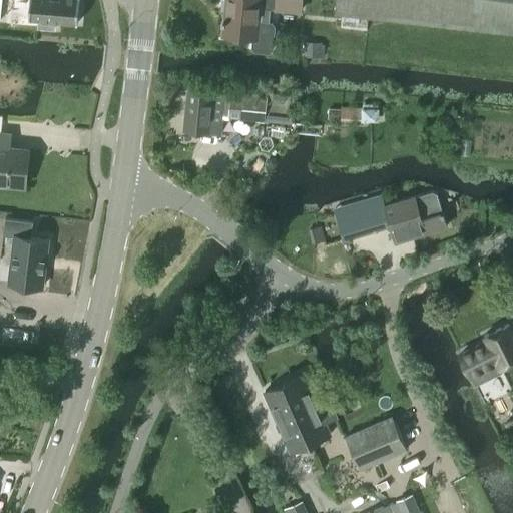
[(54,29),(55,21),(77,23),(78,0),(29,0),(28,19),(38,19),(37,27),(54,29)]
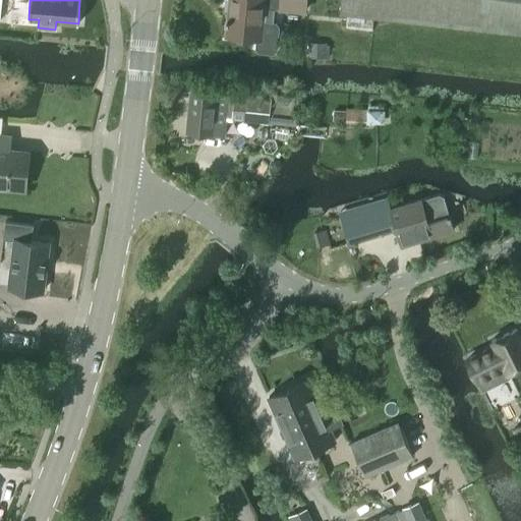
[(229,0),(226,36),(255,39),(254,49),(258,52),(273,54),(277,50),(280,26),(276,22),(263,21),(264,7),(305,11),(306,0),(229,0)]
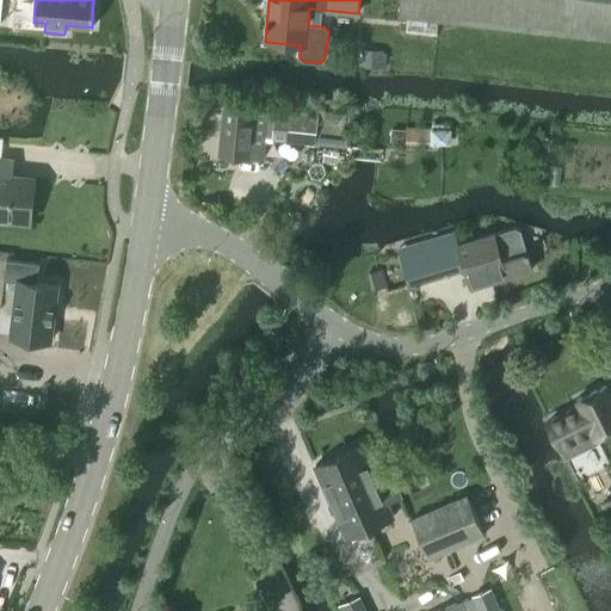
[(610,0),(401,0),(400,17),(407,18),(406,32),(437,36),(438,22),(610,41),(610,0)]
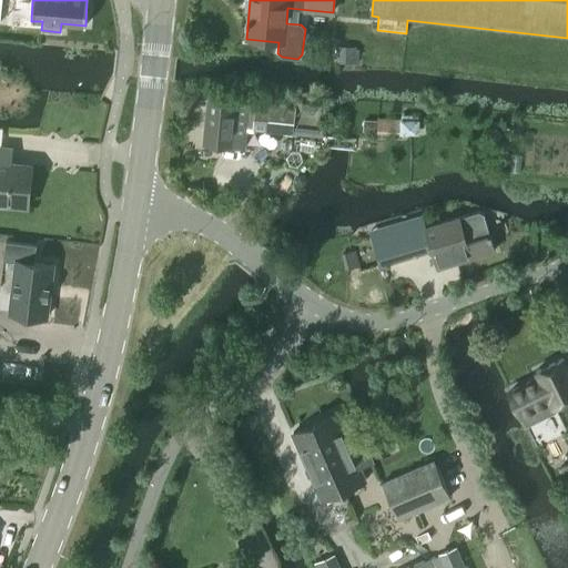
[(335,47),(335,63),(350,63),(350,47),(335,47)]
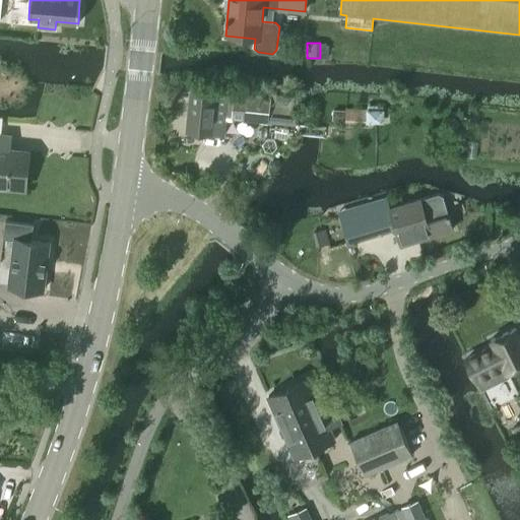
[(277,102),(191,92),(187,133),(223,137),(225,116),(275,122),(276,111),(296,114),(297,102),(277,100),(277,102)]
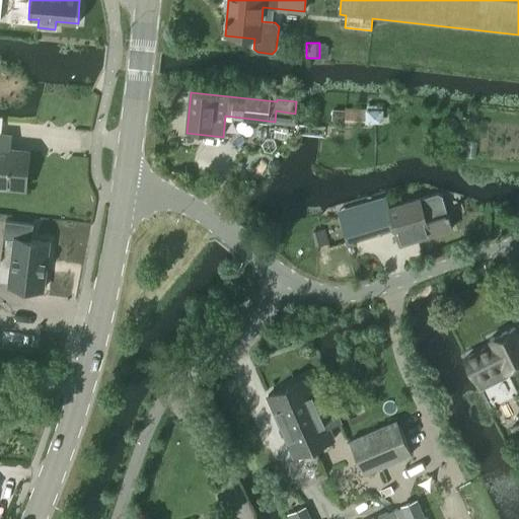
[(381,112),(344,110),(330,110),(330,121),(381,122),(381,112)]
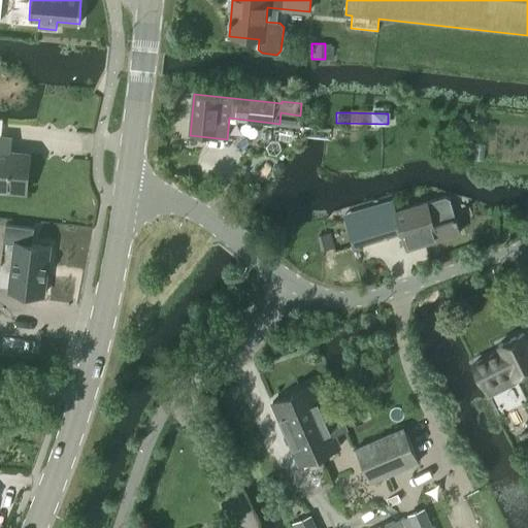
[(0,189),(26,192),(30,156),(0,152),(0,189)]
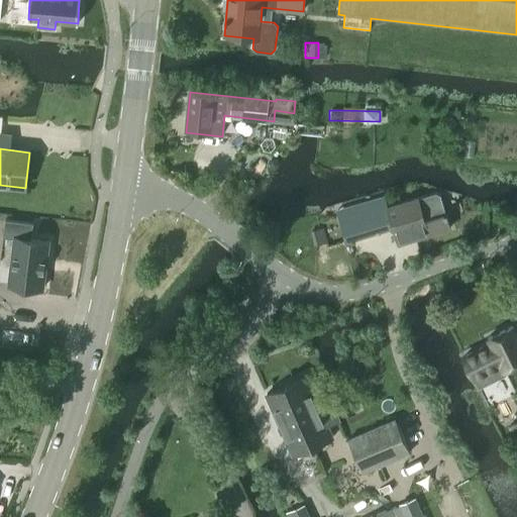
[(389,215),(398,244),(450,228),(442,201),(439,194),(435,192),(384,208),(381,198),(365,203),(371,223),(387,219),(386,216),(389,215)]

········

Your task —
Verbatim copy, pictures excluded: output the lines from the first line of the records above through the line containing "[(0,189),(26,192),(30,156),(0,152),(0,189)]".

Task solution —
[(54,29),(55,21),(77,23),(78,0),(29,0),(28,19),(38,19),(37,27),(54,29)]
[(229,0),(226,36),(255,39),(254,49),(258,52),(273,54),(277,50),(280,26),(276,22),(263,21),(264,7),(305,11),(306,0),(229,0)]
[(610,0),(401,0),(400,17),(407,18),(406,32),(437,36),(438,22),(610,41),(610,0)]
[(335,47),(335,63),(350,63),(350,47),(335,47)]
[(277,102),(191,92),(187,133),(223,137),(225,116),(275,122),(276,111),(296,114),(297,102),(277,100),(277,102)]
[(381,112),(344,110),(330,110),(330,121),(381,122),(381,112)]
[(0,189),(26,192),(30,156),(0,152),(0,189)]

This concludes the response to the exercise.